#### [Your goal]
Give back exactly the lines from the start of the entries below to the line holding "U1 pin GND: GND -> VEE", that line included, and leave every picture out.

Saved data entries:
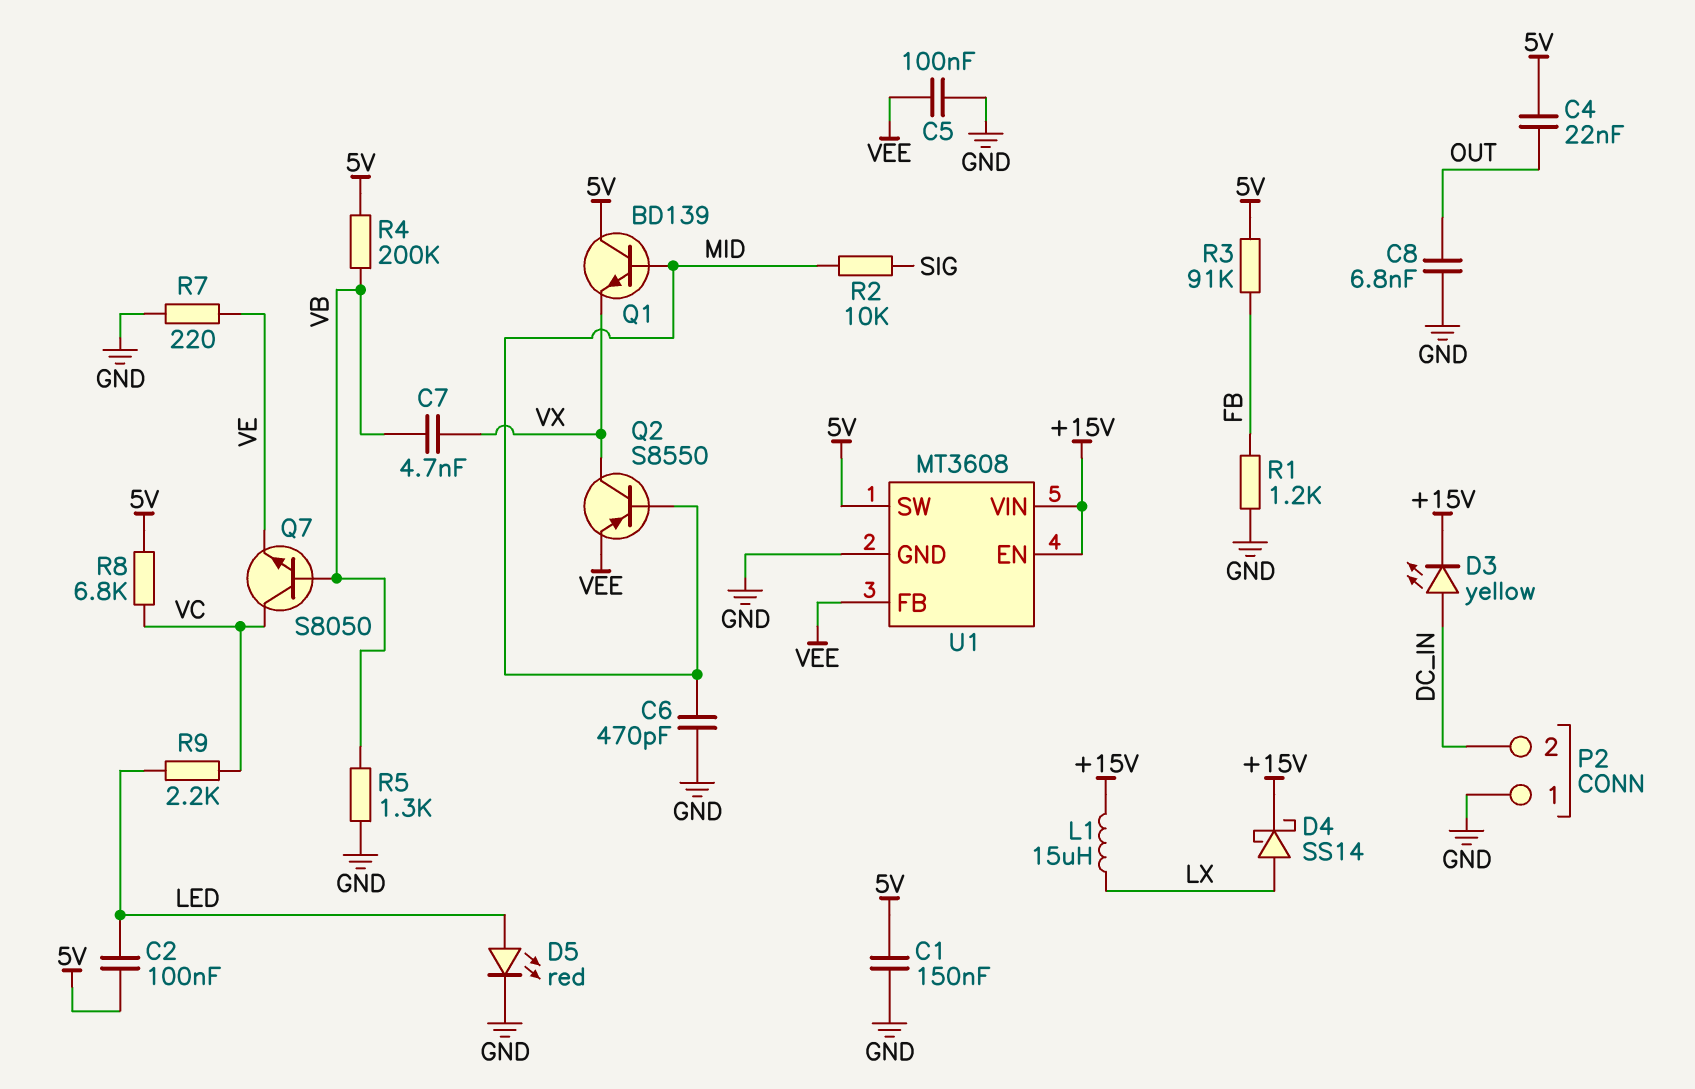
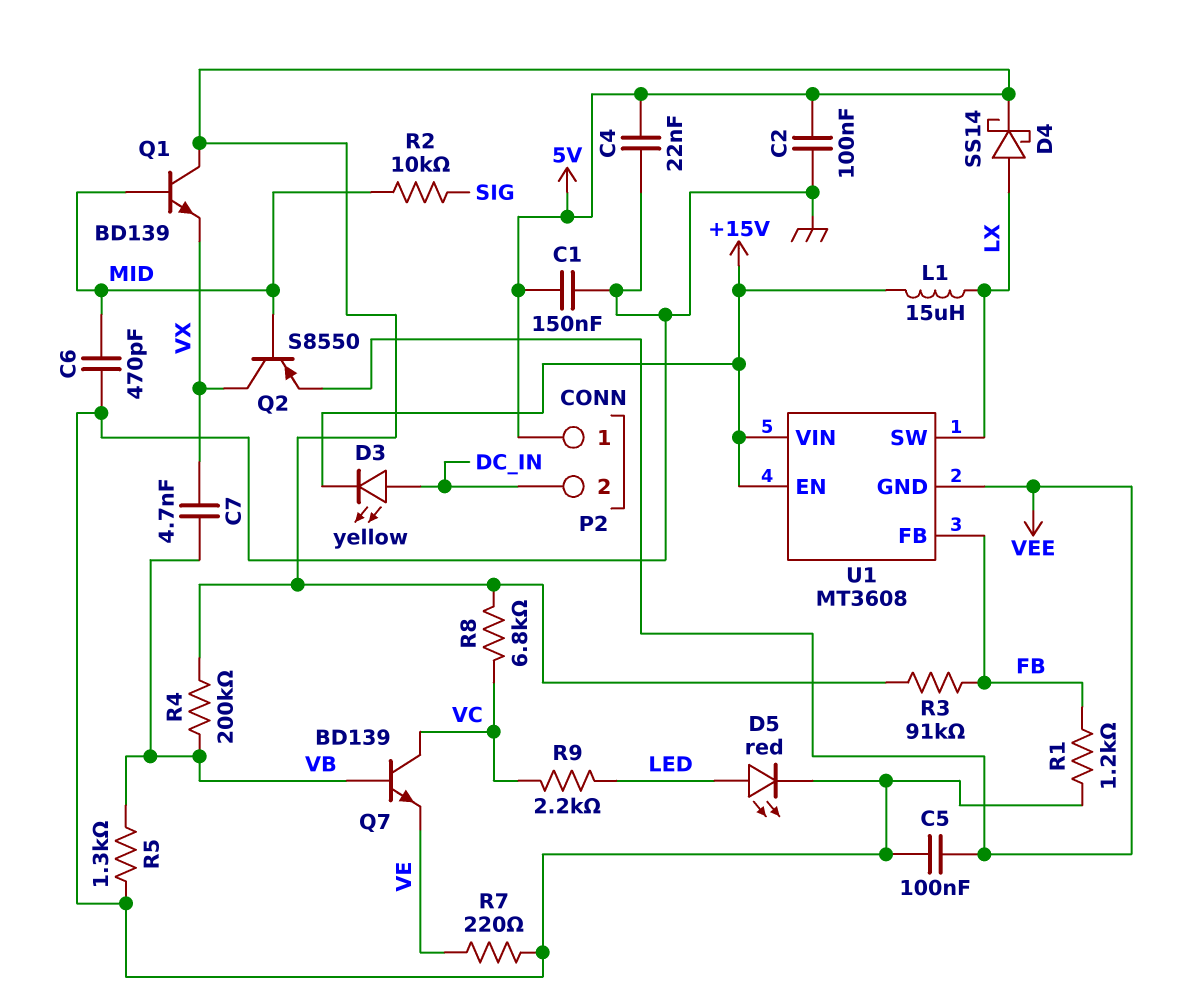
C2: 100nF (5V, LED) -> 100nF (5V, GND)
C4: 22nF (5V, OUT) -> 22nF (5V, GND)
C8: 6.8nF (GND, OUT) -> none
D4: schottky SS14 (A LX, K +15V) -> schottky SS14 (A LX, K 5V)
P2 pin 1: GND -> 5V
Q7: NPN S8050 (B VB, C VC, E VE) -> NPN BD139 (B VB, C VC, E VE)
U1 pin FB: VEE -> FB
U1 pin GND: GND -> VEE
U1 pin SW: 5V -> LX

#### [Answer for this exercise]
C2: 100nF (5V, LED) -> 100nF (5V, GND)
C4: 22nF (5V, OUT) -> 22nF (5V, GND)
C8: 6.8nF (GND, OUT) -> none
D4: schottky SS14 (A LX, K +15V) -> schottky SS14 (A LX, K 5V)
P2 pin 1: GND -> 5V
Q7: NPN S8050 (B VB, C VC, E VE) -> NPN BD139 (B VB, C VC, E VE)
U1 pin FB: VEE -> FB
U1 pin GND: GND -> VEE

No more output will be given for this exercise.